══ Data ══

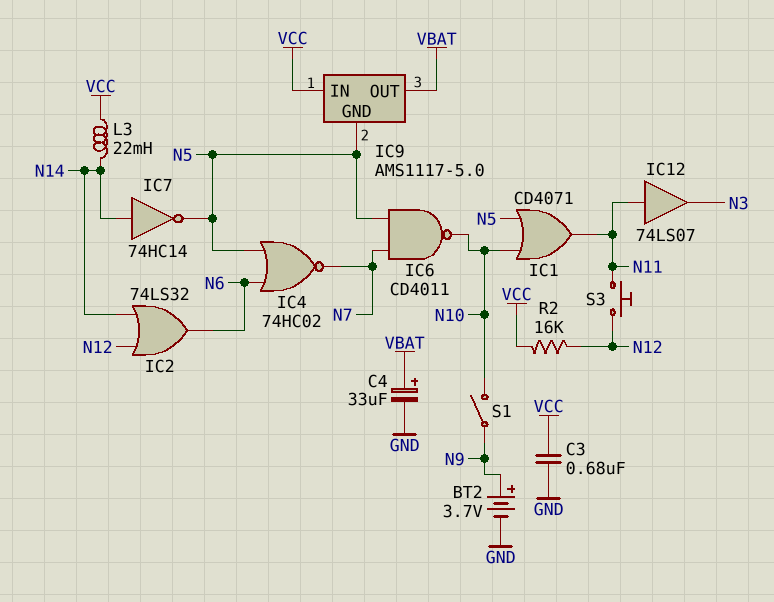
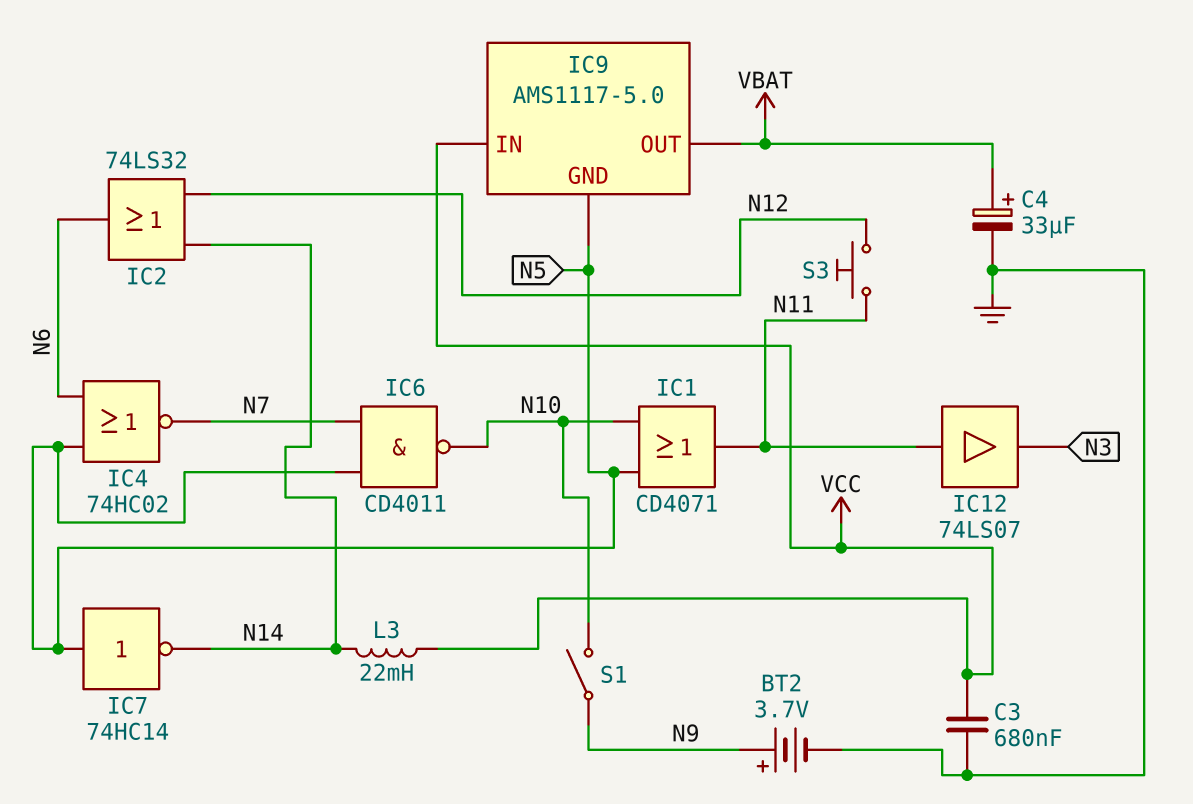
IC7: NOT 74HC14 (in N14, out N5) -> NOT 74HC14 (in N5, out N14)
R2: 16k (N12, VCC) -> none

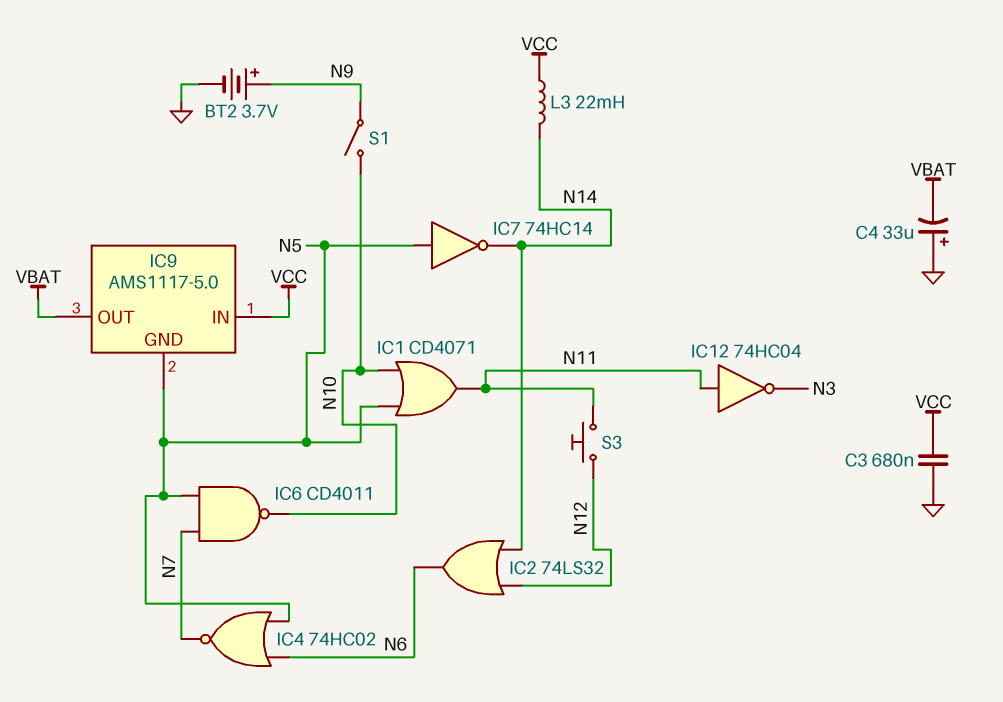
C4: 33uF (plus VBAT, minus GND) -> 33uF (plus GND, minus VBAT)
IC12: buffer 74LS07 (in N11, out N3) -> NOT 74HC04 (in N11, out N3)

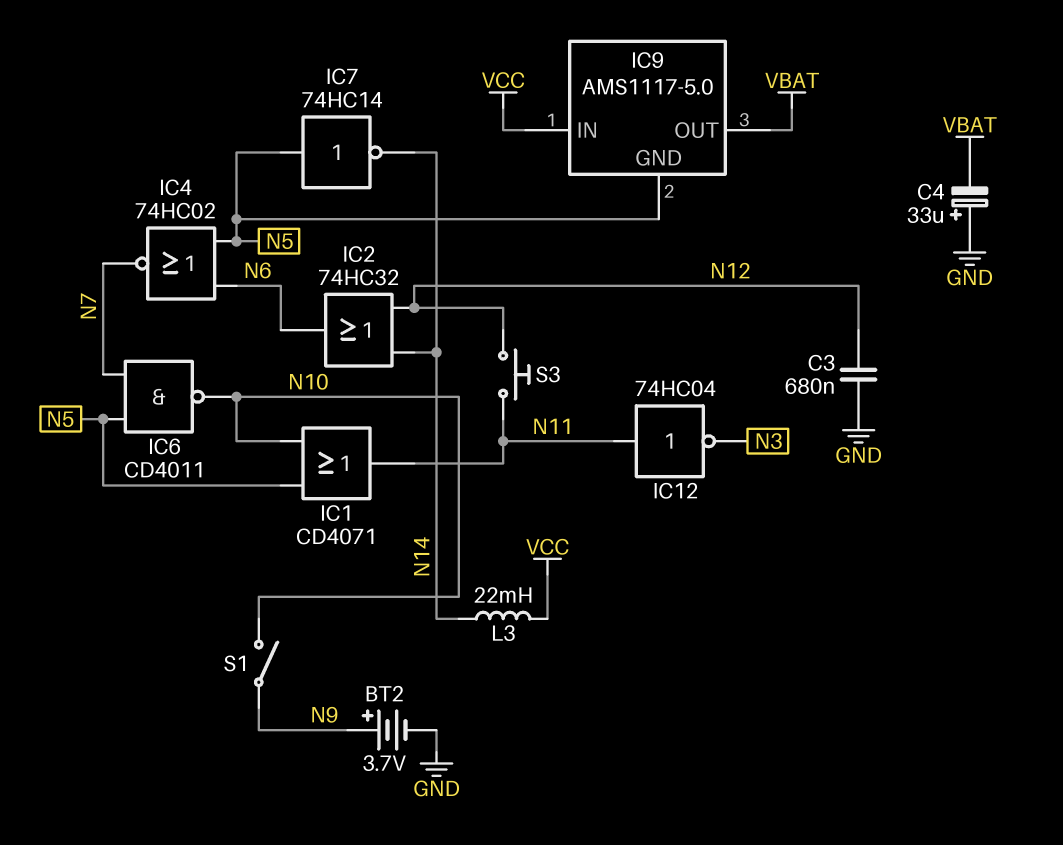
C3: 680nF (GND, VCC) -> 680nF (GND, N12)
IC2: OR 74LS32 (in N12, in N14, out N6) -> OR 74HC32 (in N12, in N14, out N6)

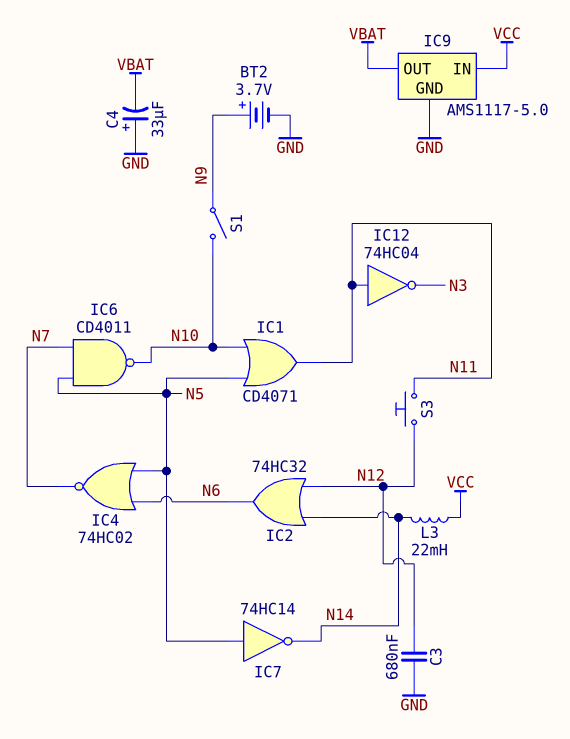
IC9 pin GND: N5 -> GND

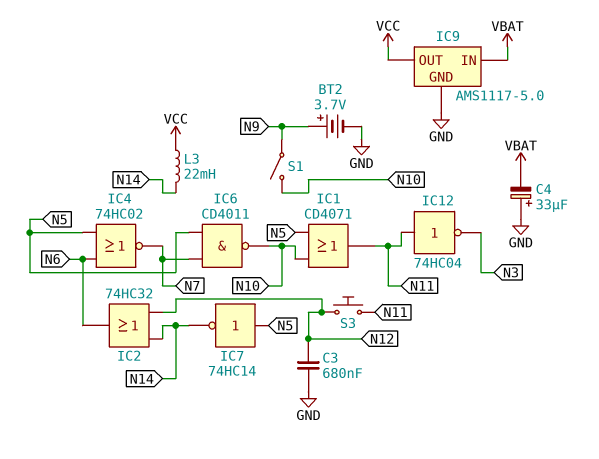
IC9 pin IN: VCC -> VBAT
IC9 pin OUT: VBAT -> VCC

═══

What to do »
Scan the entries for the word "VBAT". Report each line that has it.

Response to this task »
C4: 33uF (plus VBAT, minus GND) -> 33uF (plus GND, minus VBAT)
IC9 pin IN: VCC -> VBAT
IC9 pin OUT: VBAT -> VCC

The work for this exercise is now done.